From the first line of the data below, copy each line up to the one containing "The CRIMSON PENCIL", and include that line too.

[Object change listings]
Content starts

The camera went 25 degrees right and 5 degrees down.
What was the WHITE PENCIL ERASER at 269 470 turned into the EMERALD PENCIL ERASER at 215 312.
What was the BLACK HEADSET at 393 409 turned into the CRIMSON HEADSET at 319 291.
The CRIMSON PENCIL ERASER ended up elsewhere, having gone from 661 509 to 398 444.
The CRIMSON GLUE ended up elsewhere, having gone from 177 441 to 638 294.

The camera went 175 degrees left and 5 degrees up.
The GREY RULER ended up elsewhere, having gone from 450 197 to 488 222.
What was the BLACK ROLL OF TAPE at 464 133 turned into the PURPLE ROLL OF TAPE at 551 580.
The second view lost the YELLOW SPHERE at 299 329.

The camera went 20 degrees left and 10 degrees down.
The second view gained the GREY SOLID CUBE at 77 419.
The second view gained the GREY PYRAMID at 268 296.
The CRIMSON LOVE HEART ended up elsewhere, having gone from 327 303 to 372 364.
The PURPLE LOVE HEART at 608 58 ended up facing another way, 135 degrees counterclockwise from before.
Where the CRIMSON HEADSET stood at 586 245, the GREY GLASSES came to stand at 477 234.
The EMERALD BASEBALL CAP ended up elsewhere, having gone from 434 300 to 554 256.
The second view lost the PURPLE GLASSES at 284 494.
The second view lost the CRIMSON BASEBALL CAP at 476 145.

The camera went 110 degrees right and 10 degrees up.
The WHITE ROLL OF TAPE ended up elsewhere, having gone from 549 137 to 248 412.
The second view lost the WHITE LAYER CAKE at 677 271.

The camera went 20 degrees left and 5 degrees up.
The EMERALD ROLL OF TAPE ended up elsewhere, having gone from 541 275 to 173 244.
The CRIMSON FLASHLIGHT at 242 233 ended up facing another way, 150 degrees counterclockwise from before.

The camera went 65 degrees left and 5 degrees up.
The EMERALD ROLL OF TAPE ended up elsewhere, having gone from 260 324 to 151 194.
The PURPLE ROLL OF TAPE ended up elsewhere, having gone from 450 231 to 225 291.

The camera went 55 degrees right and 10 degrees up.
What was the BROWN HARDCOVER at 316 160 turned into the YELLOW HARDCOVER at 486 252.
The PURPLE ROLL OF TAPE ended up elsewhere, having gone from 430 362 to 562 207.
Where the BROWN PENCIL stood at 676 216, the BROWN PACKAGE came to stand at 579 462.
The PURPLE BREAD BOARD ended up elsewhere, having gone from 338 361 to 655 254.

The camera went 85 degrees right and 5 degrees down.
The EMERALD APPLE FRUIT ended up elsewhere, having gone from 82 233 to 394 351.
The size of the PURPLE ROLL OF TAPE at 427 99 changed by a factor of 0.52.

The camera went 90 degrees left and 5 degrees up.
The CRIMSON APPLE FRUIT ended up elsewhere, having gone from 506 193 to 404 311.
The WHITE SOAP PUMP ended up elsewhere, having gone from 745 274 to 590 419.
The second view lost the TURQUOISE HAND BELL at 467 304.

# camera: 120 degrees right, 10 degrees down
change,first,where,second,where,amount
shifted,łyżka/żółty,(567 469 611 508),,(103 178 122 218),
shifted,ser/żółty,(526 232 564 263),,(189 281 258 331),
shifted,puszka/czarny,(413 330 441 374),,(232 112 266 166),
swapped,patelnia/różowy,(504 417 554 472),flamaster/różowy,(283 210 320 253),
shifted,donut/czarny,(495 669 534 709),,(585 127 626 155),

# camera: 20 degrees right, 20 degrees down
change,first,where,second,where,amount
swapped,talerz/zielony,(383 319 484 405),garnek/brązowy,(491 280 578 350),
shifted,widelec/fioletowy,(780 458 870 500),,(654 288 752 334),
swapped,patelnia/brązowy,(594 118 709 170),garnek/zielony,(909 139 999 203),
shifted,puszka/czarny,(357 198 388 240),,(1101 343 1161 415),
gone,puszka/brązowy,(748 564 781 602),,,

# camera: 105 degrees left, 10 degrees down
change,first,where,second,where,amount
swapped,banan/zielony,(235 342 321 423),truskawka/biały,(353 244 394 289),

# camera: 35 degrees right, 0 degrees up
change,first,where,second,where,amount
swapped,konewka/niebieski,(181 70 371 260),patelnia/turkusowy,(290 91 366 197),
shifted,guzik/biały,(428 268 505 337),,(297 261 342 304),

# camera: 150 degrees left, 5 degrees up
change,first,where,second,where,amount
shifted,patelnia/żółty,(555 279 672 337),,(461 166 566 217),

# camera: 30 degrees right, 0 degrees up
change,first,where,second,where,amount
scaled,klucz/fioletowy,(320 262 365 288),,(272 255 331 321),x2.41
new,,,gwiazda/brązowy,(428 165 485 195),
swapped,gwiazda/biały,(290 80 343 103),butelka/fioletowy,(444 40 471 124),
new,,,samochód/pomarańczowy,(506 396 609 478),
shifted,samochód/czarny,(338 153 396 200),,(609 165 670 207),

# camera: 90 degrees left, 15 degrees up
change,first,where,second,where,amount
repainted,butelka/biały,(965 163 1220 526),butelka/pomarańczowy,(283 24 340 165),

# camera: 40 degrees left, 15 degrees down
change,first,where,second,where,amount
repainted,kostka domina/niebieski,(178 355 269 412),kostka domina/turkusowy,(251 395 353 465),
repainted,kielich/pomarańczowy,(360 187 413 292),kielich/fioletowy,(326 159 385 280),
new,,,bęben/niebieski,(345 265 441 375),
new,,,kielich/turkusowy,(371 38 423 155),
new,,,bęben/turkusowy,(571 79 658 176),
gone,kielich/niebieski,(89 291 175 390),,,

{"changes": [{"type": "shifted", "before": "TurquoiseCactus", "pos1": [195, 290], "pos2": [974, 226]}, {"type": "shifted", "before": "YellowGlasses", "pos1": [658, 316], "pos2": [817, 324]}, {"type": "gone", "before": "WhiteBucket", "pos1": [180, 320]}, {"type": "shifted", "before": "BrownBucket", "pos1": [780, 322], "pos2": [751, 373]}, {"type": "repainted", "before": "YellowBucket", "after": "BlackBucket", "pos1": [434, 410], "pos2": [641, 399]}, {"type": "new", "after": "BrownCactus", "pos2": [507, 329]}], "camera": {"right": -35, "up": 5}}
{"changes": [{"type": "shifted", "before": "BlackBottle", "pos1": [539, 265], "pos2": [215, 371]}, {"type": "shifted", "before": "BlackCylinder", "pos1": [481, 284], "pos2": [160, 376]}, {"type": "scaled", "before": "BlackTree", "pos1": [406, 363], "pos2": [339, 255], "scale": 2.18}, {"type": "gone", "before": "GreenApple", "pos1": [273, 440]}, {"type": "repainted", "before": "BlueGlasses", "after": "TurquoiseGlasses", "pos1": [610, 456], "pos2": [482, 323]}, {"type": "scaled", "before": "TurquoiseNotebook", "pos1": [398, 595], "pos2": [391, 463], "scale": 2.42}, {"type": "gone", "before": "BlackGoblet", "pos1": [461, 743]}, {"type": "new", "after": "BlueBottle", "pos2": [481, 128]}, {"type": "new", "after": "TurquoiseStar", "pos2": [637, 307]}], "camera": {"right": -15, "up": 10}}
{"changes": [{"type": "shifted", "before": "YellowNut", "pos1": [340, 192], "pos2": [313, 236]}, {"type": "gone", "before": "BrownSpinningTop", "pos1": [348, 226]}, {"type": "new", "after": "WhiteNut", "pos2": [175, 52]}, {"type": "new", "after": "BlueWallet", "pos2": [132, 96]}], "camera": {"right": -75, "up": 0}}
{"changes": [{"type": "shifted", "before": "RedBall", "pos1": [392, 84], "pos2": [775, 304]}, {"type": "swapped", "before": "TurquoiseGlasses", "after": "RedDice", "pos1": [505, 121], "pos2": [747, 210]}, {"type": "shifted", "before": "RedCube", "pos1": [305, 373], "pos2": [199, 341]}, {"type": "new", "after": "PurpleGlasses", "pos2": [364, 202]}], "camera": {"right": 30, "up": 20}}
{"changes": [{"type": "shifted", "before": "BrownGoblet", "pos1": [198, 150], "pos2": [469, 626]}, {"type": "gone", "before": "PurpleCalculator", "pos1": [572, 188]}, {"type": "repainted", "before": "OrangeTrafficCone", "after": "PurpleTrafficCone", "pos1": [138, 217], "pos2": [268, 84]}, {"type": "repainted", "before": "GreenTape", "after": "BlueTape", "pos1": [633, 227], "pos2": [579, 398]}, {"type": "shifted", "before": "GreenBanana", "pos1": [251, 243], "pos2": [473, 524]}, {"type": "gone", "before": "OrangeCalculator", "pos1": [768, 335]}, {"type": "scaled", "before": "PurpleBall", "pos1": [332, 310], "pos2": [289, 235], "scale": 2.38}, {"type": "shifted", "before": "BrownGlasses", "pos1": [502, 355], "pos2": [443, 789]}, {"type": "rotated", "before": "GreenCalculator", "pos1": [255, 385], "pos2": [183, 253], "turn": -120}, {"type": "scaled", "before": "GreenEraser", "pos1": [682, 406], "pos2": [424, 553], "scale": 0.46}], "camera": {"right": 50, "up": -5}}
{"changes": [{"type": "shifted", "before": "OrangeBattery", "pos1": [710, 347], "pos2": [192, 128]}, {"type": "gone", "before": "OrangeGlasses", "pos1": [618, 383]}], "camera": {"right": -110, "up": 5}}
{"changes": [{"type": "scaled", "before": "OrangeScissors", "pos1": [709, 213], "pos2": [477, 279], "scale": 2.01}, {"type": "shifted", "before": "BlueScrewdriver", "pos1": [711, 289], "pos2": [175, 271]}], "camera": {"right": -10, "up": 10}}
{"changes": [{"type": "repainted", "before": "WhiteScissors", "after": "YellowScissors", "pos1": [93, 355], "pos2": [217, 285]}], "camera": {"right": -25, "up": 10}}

Content ends

_Response below_:
The camera went 25 degrees right and 5 degrees down.
What was the WHITE PENCIL ERASER at 269 470 turned into the EMERALD PENCIL ERASER at 215 312.
What was the BLACK HEADSET at 393 409 turned into the CRIMSON HEADSET at 319 291.
The CRIMSON PENCIL ERASER ended up elsewhere, having gone from 661 509 to 398 444.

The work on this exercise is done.